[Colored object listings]
──────────

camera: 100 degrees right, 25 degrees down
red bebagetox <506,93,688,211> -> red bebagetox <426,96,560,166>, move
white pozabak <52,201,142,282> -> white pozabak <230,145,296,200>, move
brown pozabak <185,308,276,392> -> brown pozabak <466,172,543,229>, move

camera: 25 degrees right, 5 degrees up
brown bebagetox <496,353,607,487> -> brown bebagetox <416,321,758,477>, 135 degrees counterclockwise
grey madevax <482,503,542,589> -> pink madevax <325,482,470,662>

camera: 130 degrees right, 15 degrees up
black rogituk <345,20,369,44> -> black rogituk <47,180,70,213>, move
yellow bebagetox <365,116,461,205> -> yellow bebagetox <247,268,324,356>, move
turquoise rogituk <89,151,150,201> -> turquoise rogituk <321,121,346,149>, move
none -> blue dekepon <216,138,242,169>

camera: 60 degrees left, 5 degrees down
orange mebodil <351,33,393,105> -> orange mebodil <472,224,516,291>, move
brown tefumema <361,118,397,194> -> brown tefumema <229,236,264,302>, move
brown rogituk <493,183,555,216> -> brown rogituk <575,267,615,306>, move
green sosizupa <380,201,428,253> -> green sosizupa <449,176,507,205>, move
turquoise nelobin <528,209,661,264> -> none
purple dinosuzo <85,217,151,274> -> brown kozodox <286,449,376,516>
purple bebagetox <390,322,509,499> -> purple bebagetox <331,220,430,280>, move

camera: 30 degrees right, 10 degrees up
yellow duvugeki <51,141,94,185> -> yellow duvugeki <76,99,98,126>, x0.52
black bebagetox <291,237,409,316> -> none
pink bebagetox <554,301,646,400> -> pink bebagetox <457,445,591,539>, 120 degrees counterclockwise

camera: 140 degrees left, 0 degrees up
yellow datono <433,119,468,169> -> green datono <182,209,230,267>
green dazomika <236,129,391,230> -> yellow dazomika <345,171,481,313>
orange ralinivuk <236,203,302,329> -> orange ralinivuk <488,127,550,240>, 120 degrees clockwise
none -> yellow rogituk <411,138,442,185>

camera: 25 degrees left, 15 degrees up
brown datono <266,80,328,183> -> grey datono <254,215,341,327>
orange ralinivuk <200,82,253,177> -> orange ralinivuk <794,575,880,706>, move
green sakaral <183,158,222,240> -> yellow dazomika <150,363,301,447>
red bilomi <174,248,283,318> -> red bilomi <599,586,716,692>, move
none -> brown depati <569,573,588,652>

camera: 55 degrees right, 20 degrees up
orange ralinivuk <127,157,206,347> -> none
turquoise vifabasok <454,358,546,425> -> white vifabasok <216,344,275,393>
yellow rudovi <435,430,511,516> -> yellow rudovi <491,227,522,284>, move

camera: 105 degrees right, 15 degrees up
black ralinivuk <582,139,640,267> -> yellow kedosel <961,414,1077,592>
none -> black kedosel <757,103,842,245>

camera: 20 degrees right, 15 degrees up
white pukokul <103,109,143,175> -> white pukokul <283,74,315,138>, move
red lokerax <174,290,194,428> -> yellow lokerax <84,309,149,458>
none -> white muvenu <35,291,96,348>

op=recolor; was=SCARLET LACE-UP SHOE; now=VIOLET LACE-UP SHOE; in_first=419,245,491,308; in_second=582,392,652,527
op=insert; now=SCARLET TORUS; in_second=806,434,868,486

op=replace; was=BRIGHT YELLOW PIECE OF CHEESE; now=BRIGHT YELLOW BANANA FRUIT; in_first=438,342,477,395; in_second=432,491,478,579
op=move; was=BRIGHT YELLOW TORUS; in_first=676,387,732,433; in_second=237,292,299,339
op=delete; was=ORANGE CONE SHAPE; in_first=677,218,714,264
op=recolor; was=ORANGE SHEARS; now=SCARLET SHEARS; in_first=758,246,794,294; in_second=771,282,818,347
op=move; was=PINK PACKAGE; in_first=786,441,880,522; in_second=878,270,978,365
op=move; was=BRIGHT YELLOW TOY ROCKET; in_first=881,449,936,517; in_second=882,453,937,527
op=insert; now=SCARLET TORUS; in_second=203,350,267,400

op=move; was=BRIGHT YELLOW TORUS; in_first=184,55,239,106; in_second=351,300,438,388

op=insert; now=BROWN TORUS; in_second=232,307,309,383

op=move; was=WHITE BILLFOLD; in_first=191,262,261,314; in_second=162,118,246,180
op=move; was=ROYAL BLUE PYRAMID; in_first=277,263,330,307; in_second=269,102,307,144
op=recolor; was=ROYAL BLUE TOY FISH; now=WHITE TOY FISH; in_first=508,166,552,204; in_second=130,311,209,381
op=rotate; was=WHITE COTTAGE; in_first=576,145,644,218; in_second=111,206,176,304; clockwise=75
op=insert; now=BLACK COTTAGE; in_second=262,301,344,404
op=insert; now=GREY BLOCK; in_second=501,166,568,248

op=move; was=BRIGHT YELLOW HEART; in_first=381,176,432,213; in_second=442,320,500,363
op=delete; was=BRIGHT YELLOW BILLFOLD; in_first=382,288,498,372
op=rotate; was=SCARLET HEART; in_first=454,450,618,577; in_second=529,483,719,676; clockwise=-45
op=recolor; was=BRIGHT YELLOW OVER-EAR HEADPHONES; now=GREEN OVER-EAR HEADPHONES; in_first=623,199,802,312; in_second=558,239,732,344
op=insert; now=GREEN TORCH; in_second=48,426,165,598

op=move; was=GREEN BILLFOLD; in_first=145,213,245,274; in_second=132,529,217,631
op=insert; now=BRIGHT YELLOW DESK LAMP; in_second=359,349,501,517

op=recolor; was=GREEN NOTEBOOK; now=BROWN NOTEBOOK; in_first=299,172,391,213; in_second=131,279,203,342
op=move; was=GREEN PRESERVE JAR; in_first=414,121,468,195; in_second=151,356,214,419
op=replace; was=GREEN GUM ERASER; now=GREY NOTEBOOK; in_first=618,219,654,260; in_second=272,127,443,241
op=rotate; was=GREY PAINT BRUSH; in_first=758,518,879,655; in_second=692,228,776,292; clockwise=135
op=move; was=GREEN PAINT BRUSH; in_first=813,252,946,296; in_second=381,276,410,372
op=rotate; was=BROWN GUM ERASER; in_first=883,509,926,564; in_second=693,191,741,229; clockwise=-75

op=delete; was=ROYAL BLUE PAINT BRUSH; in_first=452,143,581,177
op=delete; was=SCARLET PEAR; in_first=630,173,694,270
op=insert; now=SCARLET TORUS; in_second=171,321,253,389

──────────

■ EXERCISE DETAILS:
Copy each record from above exactly, and include every line.

■ EXERCISE RESPONSE:
camera: 100 degrees right, 25 degrees down
red bebagetox <506,93,688,211> -> red bebagetox <426,96,560,166>, move
white pozabak <52,201,142,282> -> white pozabak <230,145,296,200>, move
brown pozabak <185,308,276,392> -> brown pozabak <466,172,543,229>, move

camera: 25 degrees right, 5 degrees up
brown bebagetox <496,353,607,487> -> brown bebagetox <416,321,758,477>, 135 degrees counterclockwise
grey madevax <482,503,542,589> -> pink madevax <325,482,470,662>

camera: 130 degrees right, 15 degrees up
black rogituk <345,20,369,44> -> black rogituk <47,180,70,213>, move
yellow bebagetox <365,116,461,205> -> yellow bebagetox <247,268,324,356>, move
turquoise rogituk <89,151,150,201> -> turquoise rogituk <321,121,346,149>, move
none -> blue dekepon <216,138,242,169>

camera: 60 degrees left, 5 degrees down
orange mebodil <351,33,393,105> -> orange mebodil <472,224,516,291>, move
brown tefumema <361,118,397,194> -> brown tefumema <229,236,264,302>, move
brown rogituk <493,183,555,216> -> brown rogituk <575,267,615,306>, move
green sosizupa <380,201,428,253> -> green sosizupa <449,176,507,205>, move
turquoise nelobin <528,209,661,264> -> none
purple dinosuzo <85,217,151,274> -> brown kozodox <286,449,376,516>
purple bebagetox <390,322,509,499> -> purple bebagetox <331,220,430,280>, move

camera: 30 degrees right, 10 degrees up
yellow duvugeki <51,141,94,185> -> yellow duvugeki <76,99,98,126>, x0.52
black bebagetox <291,237,409,316> -> none
pink bebagetox <554,301,646,400> -> pink bebagetox <457,445,591,539>, 120 degrees counterclockwise

camera: 140 degrees left, 0 degrees up
yellow datono <433,119,468,169> -> green datono <182,209,230,267>
green dazomika <236,129,391,230> -> yellow dazomika <345,171,481,313>
orange ralinivuk <236,203,302,329> -> orange ralinivuk <488,127,550,240>, 120 degrees clockwise
none -> yellow rogituk <411,138,442,185>

camera: 25 degrees left, 15 degrees up
brown datono <266,80,328,183> -> grey datono <254,215,341,327>
orange ralinivuk <200,82,253,177> -> orange ralinivuk <794,575,880,706>, move
green sakaral <183,158,222,240> -> yellow dazomika <150,363,301,447>
red bilomi <174,248,283,318> -> red bilomi <599,586,716,692>, move
none -> brown depati <569,573,588,652>

camera: 55 degrees right, 20 degrees up
orange ralinivuk <127,157,206,347> -> none
turquoise vifabasok <454,358,546,425> -> white vifabasok <216,344,275,393>
yellow rudovi <435,430,511,516> -> yellow rudovi <491,227,522,284>, move

camera: 105 degrees right, 15 degrees up
black ralinivuk <582,139,640,267> -> yellow kedosel <961,414,1077,592>
none -> black kedosel <757,103,842,245>

camera: 20 degrees right, 15 degrees up
white pukokul <103,109,143,175> -> white pukokul <283,74,315,138>, move
red lokerax <174,290,194,428> -> yellow lokerax <84,309,149,458>
none -> white muvenu <35,291,96,348>

op=recolor; was=SCARLET LACE-UP SHOE; now=VIOLET LACE-UP SHOE; in_first=419,245,491,308; in_second=582,392,652,527
op=insert; now=SCARLET TORUS; in_second=806,434,868,486

op=replace; was=BRIGHT YELLOW PIECE OF CHEESE; now=BRIGHT YELLOW BANANA FRUIT; in_first=438,342,477,395; in_second=432,491,478,579
op=move; was=BRIGHT YELLOW TORUS; in_first=676,387,732,433; in_second=237,292,299,339
op=delete; was=ORANGE CONE SHAPE; in_first=677,218,714,264
op=recolor; was=ORANGE SHEARS; now=SCARLET SHEARS; in_first=758,246,794,294; in_second=771,282,818,347
op=move; was=PINK PACKAGE; in_first=786,441,880,522; in_second=878,270,978,365
op=move; was=BRIGHT YELLOW TOY ROCKET; in_first=881,449,936,517; in_second=882,453,937,527
op=insert; now=SCARLET TORUS; in_second=203,350,267,400

op=move; was=BRIGHT YELLOW TORUS; in_first=184,55,239,106; in_second=351,300,438,388

op=insert; now=BROWN TORUS; in_second=232,307,309,383

op=move; was=WHITE BILLFOLD; in_first=191,262,261,314; in_second=162,118,246,180
op=move; was=ROYAL BLUE PYRAMID; in_first=277,263,330,307; in_second=269,102,307,144
op=recolor; was=ROYAL BLUE TOY FISH; now=WHITE TOY FISH; in_first=508,166,552,204; in_second=130,311,209,381
op=rotate; was=WHITE COTTAGE; in_first=576,145,644,218; in_second=111,206,176,304; clockwise=75
op=insert; now=BLACK COTTAGE; in_second=262,301,344,404
op=insert; now=GREY BLOCK; in_second=501,166,568,248

op=move; was=BRIGHT YELLOW HEART; in_first=381,176,432,213; in_second=442,320,500,363
op=delete; was=BRIGHT YELLOW BILLFOLD; in_first=382,288,498,372
op=rotate; was=SCARLET HEART; in_first=454,450,618,577; in_second=529,483,719,676; clockwise=-45
op=recolor; was=BRIGHT YELLOW OVER-EAR HEADPHONES; now=GREEN OVER-EAR HEADPHONES; in_first=623,199,802,312; in_second=558,239,732,344
op=insert; now=GREEN TORCH; in_second=48,426,165,598

op=move; was=GREEN BILLFOLD; in_first=145,213,245,274; in_second=132,529,217,631
op=insert; now=BRIGHT YELLOW DESK LAMP; in_second=359,349,501,517

op=recolor; was=GREEN NOTEBOOK; now=BROWN NOTEBOOK; in_first=299,172,391,213; in_second=131,279,203,342
op=move; was=GREEN PRESERVE JAR; in_first=414,121,468,195; in_second=151,356,214,419
op=replace; was=GREEN GUM ERASER; now=GREY NOTEBOOK; in_first=618,219,654,260; in_second=272,127,443,241
op=rotate; was=GREY PAINT BRUSH; in_first=758,518,879,655; in_second=692,228,776,292; clockwise=135
op=move; was=GREEN PAINT BRUSH; in_first=813,252,946,296; in_second=381,276,410,372
op=rotate; was=BROWN GUM ERASER; in_first=883,509,926,564; in_second=693,191,741,229; clockwise=-75

op=delete; was=ROYAL BLUE PAINT BRUSH; in_first=452,143,581,177
op=delete; was=SCARLET PEAR; in_first=630,173,694,270
op=insert; now=SCARLET TORUS; in_second=171,321,253,389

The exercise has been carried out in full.